From the first line to the last, give the records again exactly and skip the pictures.

• Records to process
◇ ◇ ◇

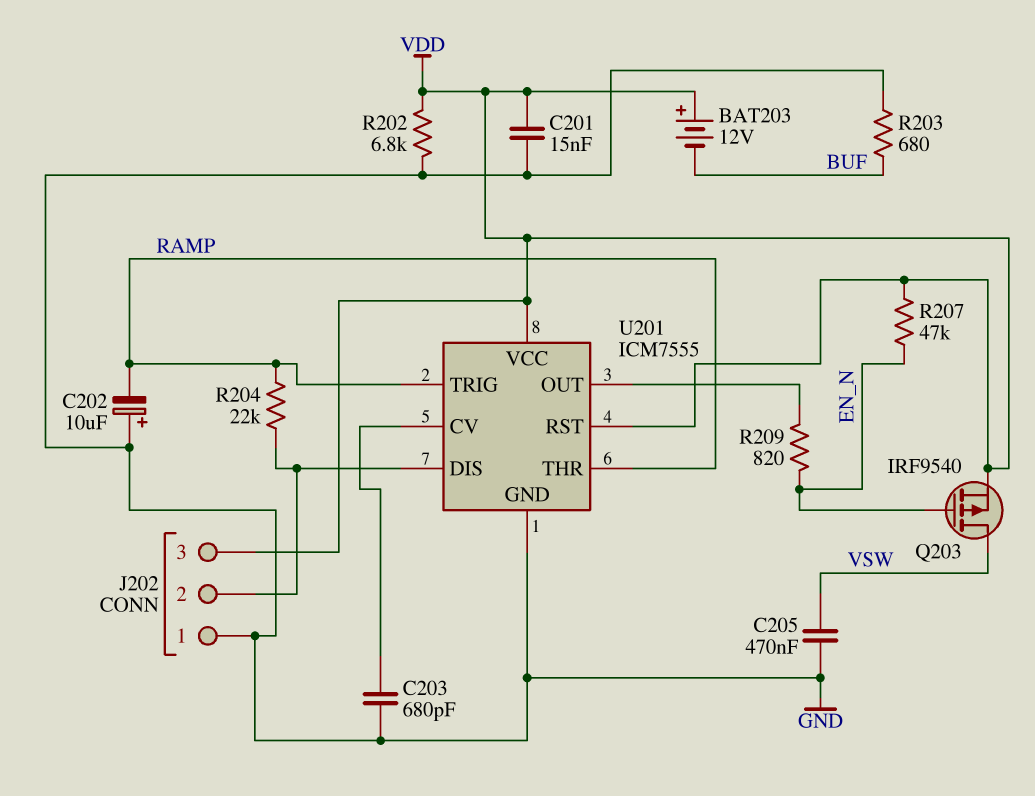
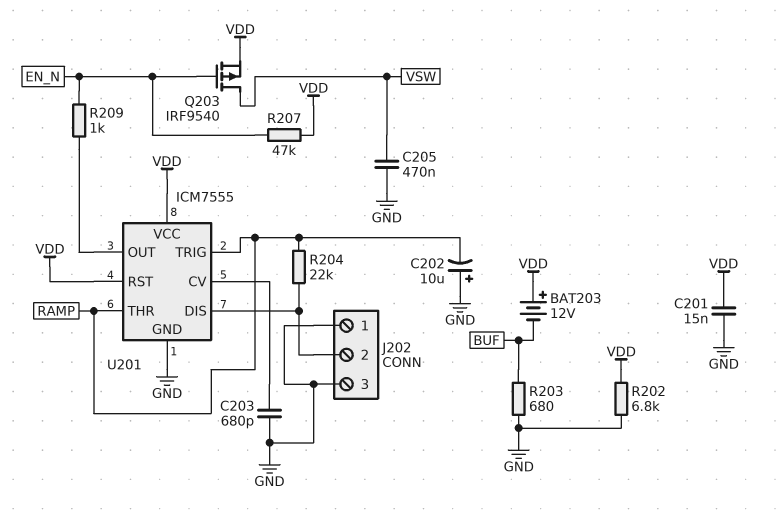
J202 pin 3: VDD -> GND
R209: 820 (EN_N, U201/OUT) -> 1k (EN_N, U201/OUT)

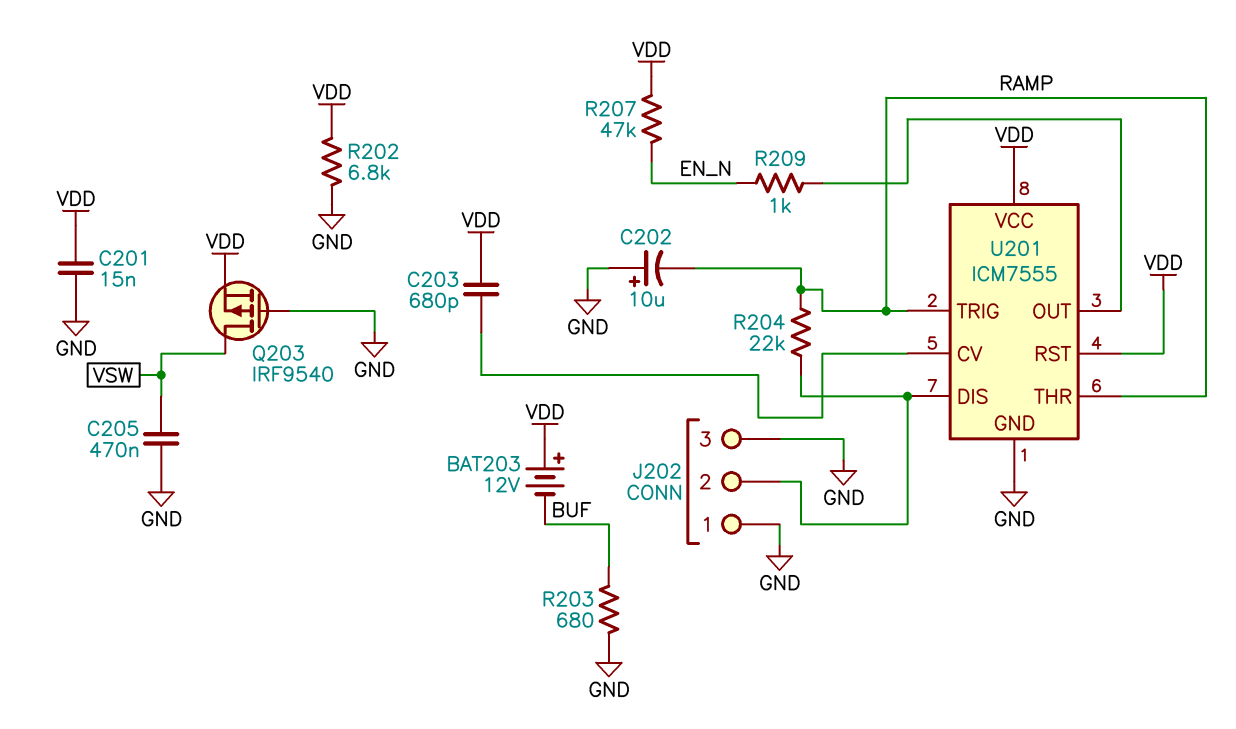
C203: 680pF (GND, U201/CV) -> 680pF (U201/CV, VDD)
Q203: PMOS IRF9540 (G EN_N, D VSW, S VDD) -> PMOS IRF9540 (G GND, D VSW, S VDD)

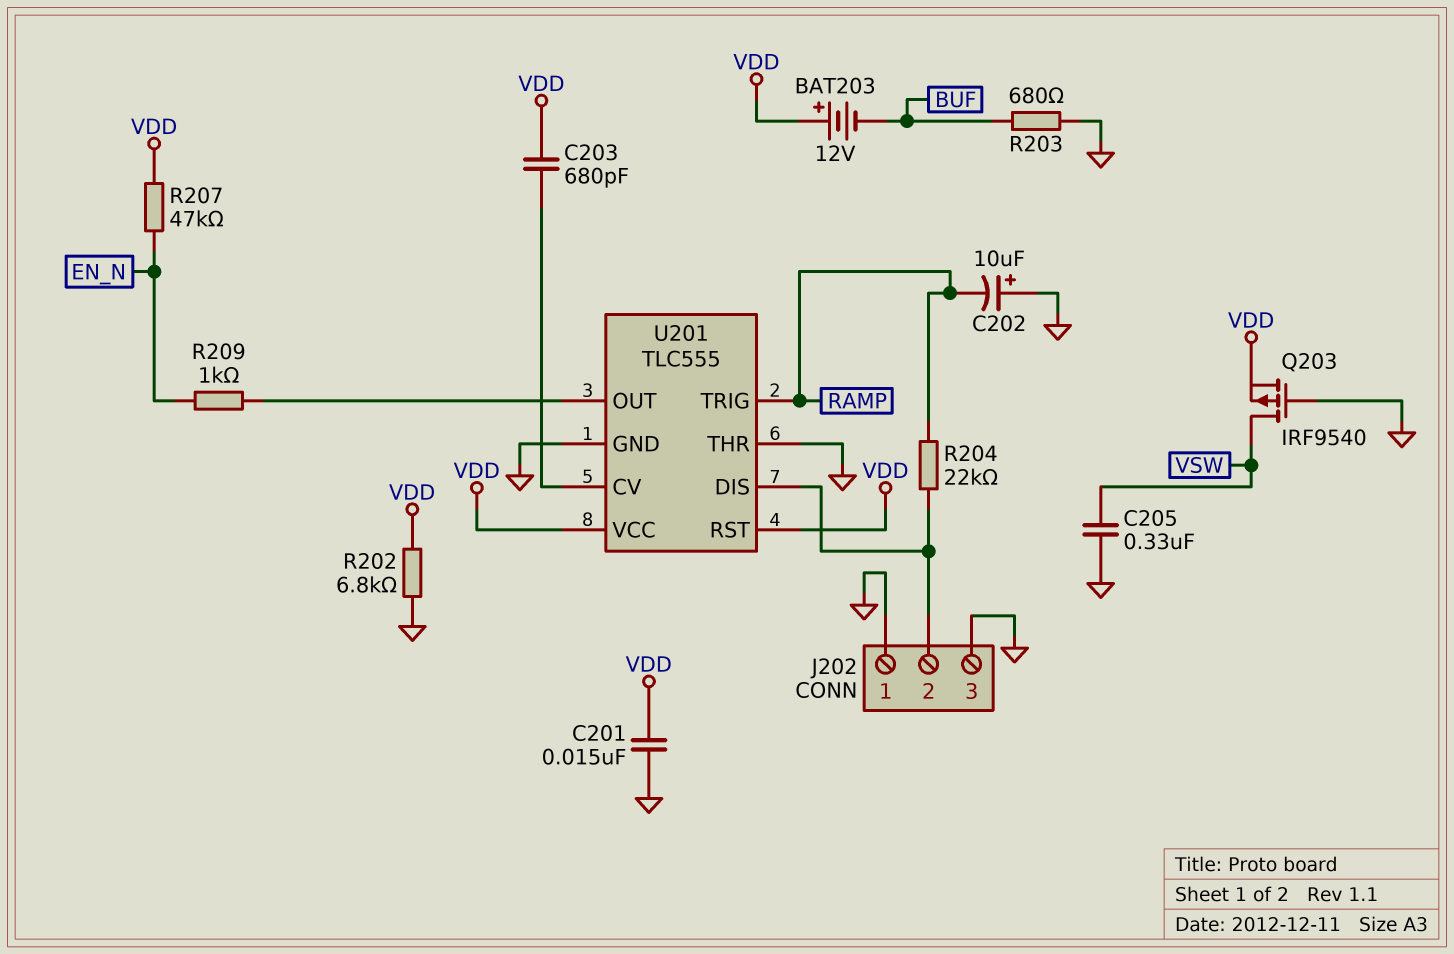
C205: 470nF (GND, VSW) -> 330nF (GND, VSW)
U201: ICM7555 -> TLC555
U201 pin THR: RAMP -> GND

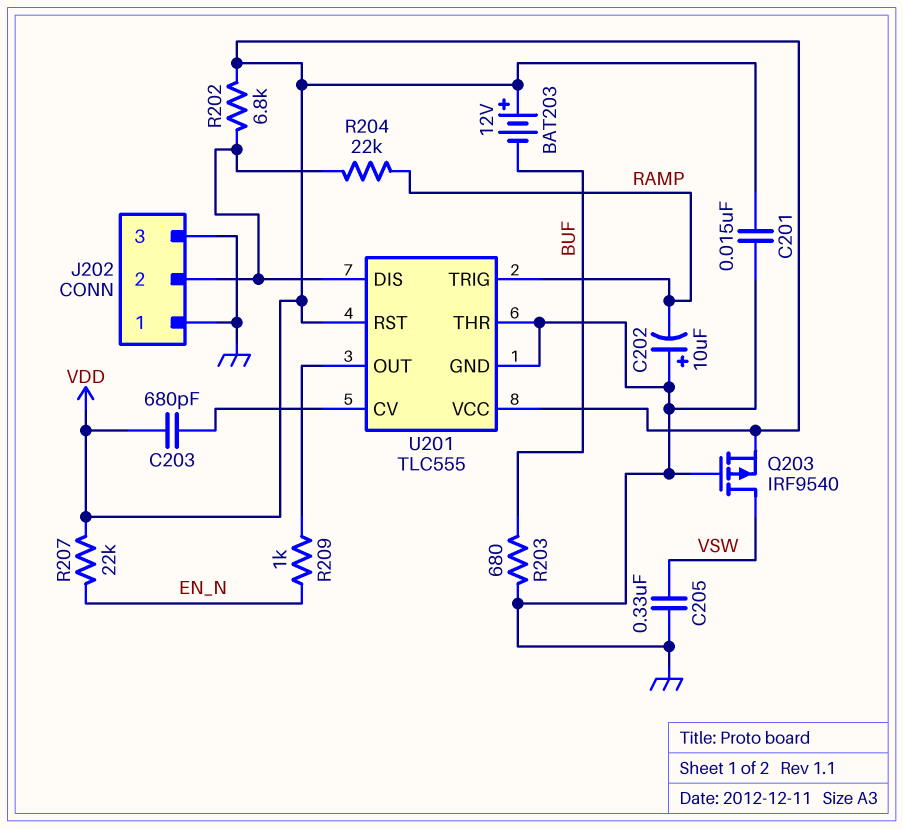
R202: 6.8k (GND, VDD) -> 6.8k (J202/2, VDD)
R207: 47k (EN_N, VDD) -> 22k (EN_N, VDD)

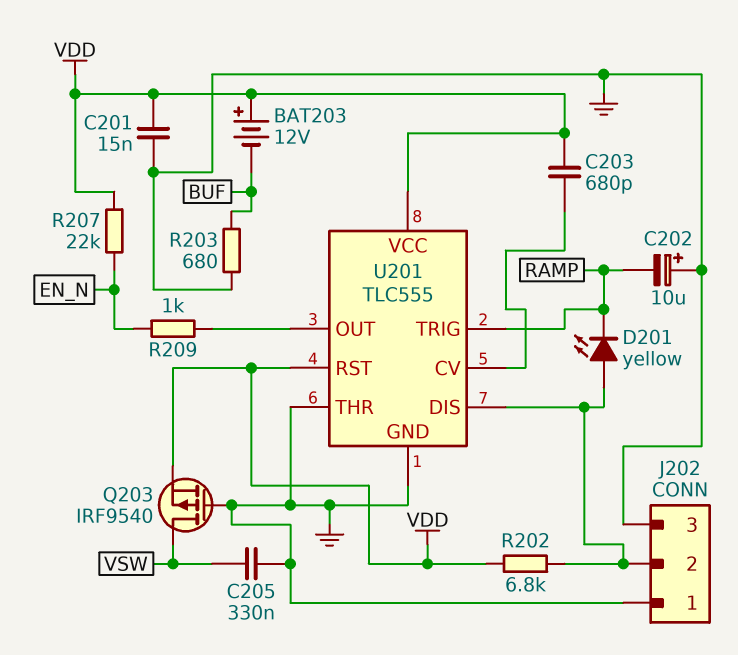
D201: none -> LED yellow (A J202/2, K RAMP)
R204: 22k (J202/2, RAMP) -> none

◇ ◇ ◇

• Your response
J202 pin 3: VDD -> GND
R209: 820 (EN_N, U201/OUT) -> 1k (EN_N, U201/OUT)

C203: 680pF (GND, U201/CV) -> 680pF (U201/CV, VDD)
Q203: PMOS IRF9540 (G EN_N, D VSW, S VDD) -> PMOS IRF9540 (G GND, D VSW, S VDD)

C205: 470nF (GND, VSW) -> 330nF (GND, VSW)
U201: ICM7555 -> TLC555
U201 pin THR: RAMP -> GND

R202: 6.8k (GND, VDD) -> 6.8k (J202/2, VDD)
R207: 47k (EN_N, VDD) -> 22k (EN_N, VDD)

D201: none -> LED yellow (A J202/2, K RAMP)
R204: 22k (J202/2, RAMP) -> none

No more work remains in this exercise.